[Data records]
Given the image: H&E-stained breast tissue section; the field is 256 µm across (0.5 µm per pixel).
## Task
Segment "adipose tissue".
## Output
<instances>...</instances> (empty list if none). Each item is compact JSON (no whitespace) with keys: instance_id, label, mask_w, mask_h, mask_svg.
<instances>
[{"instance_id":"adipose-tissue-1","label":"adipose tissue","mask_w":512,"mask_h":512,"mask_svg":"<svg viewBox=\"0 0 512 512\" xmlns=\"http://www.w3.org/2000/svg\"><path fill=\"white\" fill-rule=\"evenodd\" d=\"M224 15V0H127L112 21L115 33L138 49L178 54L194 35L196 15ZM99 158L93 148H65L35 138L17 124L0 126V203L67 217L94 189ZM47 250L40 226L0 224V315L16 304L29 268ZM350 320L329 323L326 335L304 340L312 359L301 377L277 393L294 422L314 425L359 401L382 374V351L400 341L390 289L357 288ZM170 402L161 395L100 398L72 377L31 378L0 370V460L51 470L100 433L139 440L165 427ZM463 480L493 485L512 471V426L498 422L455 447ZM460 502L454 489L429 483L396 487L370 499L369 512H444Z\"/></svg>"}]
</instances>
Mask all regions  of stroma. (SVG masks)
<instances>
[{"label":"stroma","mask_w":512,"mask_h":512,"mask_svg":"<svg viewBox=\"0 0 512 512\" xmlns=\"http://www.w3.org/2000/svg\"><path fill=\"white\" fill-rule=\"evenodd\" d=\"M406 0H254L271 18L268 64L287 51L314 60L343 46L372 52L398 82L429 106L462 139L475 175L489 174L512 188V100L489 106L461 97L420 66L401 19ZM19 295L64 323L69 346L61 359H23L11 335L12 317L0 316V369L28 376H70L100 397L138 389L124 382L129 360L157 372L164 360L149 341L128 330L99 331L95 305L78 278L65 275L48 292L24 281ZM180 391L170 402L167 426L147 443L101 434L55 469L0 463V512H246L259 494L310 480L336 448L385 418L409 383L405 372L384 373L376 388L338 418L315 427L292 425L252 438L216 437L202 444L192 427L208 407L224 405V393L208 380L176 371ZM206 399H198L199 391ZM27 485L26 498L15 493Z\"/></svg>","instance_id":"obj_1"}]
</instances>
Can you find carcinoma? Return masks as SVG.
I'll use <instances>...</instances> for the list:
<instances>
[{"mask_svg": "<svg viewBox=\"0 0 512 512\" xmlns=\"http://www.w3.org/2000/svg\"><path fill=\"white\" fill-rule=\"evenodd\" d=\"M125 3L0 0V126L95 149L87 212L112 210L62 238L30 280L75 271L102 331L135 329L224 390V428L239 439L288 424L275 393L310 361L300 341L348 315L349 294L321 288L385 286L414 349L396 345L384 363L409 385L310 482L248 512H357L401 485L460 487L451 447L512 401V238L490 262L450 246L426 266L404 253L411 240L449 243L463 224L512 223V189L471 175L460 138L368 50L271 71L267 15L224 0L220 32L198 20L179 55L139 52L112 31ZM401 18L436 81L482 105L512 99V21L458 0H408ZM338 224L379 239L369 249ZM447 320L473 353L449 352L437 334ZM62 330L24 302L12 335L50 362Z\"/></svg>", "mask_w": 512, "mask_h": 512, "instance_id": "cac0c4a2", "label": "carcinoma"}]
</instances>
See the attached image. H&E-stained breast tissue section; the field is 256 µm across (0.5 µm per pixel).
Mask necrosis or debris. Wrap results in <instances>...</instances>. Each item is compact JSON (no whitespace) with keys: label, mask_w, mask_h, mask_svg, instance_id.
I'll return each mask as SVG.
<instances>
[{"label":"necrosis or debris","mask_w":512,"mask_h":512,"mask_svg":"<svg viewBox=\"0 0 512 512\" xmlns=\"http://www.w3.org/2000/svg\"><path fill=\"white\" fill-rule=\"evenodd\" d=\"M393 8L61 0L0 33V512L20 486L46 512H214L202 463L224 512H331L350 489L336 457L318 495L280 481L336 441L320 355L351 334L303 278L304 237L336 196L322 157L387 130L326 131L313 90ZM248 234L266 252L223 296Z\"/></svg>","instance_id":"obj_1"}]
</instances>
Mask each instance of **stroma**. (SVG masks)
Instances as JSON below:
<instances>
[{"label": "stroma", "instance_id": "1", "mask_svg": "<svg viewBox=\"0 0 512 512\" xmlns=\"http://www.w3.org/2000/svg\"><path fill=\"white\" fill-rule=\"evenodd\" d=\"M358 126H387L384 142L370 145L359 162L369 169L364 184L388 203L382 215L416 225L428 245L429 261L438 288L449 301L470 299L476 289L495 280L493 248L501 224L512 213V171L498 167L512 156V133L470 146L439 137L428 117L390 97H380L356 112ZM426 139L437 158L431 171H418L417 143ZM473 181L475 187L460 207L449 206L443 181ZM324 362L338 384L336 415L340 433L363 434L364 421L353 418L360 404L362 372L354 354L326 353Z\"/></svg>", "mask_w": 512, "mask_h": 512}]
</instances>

* _Set task_
Every line of the material must be returned exactly as it appears.

* _Finished task_
Given the image: H&E-stained breast tissue section; the field is 256 µm across (0.5 µm per pixel).
## Task
Segment "adipose tissue".
## Output
<instances>...</instances> (empty list if none). Each item is compact JSON (no whitespace) with keys: instance_id, label, mask_w, mask_h, mask_svg.
<instances>
[{"instance_id":"adipose-tissue-1","label":"adipose tissue","mask_w":512,"mask_h":512,"mask_svg":"<svg viewBox=\"0 0 512 512\" xmlns=\"http://www.w3.org/2000/svg\"><path fill=\"white\" fill-rule=\"evenodd\" d=\"M224 15V0H127L112 21L115 33L138 49L178 54L194 35L196 15ZM99 158L93 148H65L35 138L17 124L0 126V203L67 217L94 189ZM47 250L40 226L0 224V315L16 304L29 268ZM350 320L329 323L326 335L304 340L312 359L301 377L277 393L294 422L314 425L359 401L382 374V351L400 341L390 289L357 288ZM170 402L161 395L100 398L72 377L31 378L0 370V460L51 470L100 433L139 440L165 427ZM463 480L493 485L512 471V426L498 422L455 447ZM460 502L454 489L429 483L396 487L370 499L369 512H444Z\"/></svg>"}]
</instances>
Mask all regions  of stroma. (SVG masks)
<instances>
[{"label":"stroma","mask_w":512,"mask_h":512,"mask_svg":"<svg viewBox=\"0 0 512 512\" xmlns=\"http://www.w3.org/2000/svg\"><path fill=\"white\" fill-rule=\"evenodd\" d=\"M406 0H254L271 18L268 64L287 51L314 60L343 46L372 52L398 82L429 106L462 139L475 175L489 174L512 188V100L489 106L461 97L420 66L401 19ZM19 295L64 323L69 346L61 359H23L11 335L12 317L0 316V369L28 376H70L100 397L138 389L124 382L129 360L157 372L164 360L149 341L128 330L99 331L95 305L78 278L65 275L48 292L24 281ZM180 391L170 402L167 426L147 443L101 434L55 469L0 463V512H246L259 494L310 480L336 448L385 418L409 383L405 372L384 373L376 388L338 418L315 427L292 425L252 438L216 437L202 444L192 427L208 407L224 405V393L208 380L176 371ZM206 399H198L199 391ZM27 485L26 498L15 493Z\"/></svg>","instance_id":"obj_1"}]
</instances>
Can you find carcinoma? Return masks as SVG.
I'll use <instances>...</instances> for the list:
<instances>
[{"mask_svg": "<svg viewBox=\"0 0 512 512\" xmlns=\"http://www.w3.org/2000/svg\"><path fill=\"white\" fill-rule=\"evenodd\" d=\"M125 3L0 0V126L95 149L87 212L112 210L62 238L30 280L75 271L102 331L135 329L224 390V428L239 439L288 424L275 393L310 361L300 341L348 315L349 294L321 288L385 286L414 349L396 345L384 363L409 385L310 482L248 512H357L401 485L460 487L451 447L512 401V238L490 262L450 246L426 266L404 253L411 240L449 243L463 224L512 223V189L471 175L460 138L368 50L271 71L267 15L224 0L220 32L198 20L179 55L139 52L112 31ZM401 18L436 81L482 105L512 99V21L458 0H408ZM338 224L379 239L369 249ZM447 320L473 353L449 352L437 334ZM62 330L24 302L12 335L50 362Z\"/></svg>", "mask_w": 512, "mask_h": 512, "instance_id": "cac0c4a2", "label": "carcinoma"}]
</instances>
See the attached image. H&E-stained breast tissue section; the field is 256 µm across (0.5 µm per pixel).
Mask necrosis or debris. Wrap results in <instances>...</instances>. Each item is compact JSON (no whitespace) with keys: label, mask_w, mask_h, mask_svg, instance_id.
I'll return each mask as SVG.
<instances>
[{"label":"necrosis or debris","mask_w":512,"mask_h":512,"mask_svg":"<svg viewBox=\"0 0 512 512\" xmlns=\"http://www.w3.org/2000/svg\"><path fill=\"white\" fill-rule=\"evenodd\" d=\"M393 8L61 0L0 33V512L20 486L46 512H214L202 463L224 512H331L350 489L336 457L318 495L280 481L336 441L320 355L351 334L303 278L304 237L336 196L322 157L387 130L326 131L313 90ZM248 234L266 252L223 296Z\"/></svg>","instance_id":"obj_1"}]
</instances>
Mask each instance of **stroma**. (SVG masks)
Instances as JSON below:
<instances>
[{"label": "stroma", "instance_id": "1", "mask_svg": "<svg viewBox=\"0 0 512 512\" xmlns=\"http://www.w3.org/2000/svg\"><path fill=\"white\" fill-rule=\"evenodd\" d=\"M358 126H387L384 142L370 145L359 162L369 169L364 184L388 203L382 215L416 225L428 245L429 261L438 288L449 301L470 299L476 289L495 280L493 248L501 224L512 213V171L498 167L512 156V133L470 146L439 137L428 117L390 97H380L356 112ZM426 139L437 158L431 171H418L417 143ZM473 181L475 187L460 207L449 206L443 181ZM324 362L338 384L336 415L340 433L363 434L364 421L353 418L360 404L362 372L354 354L326 353Z\"/></svg>", "mask_w": 512, "mask_h": 512}]
</instances>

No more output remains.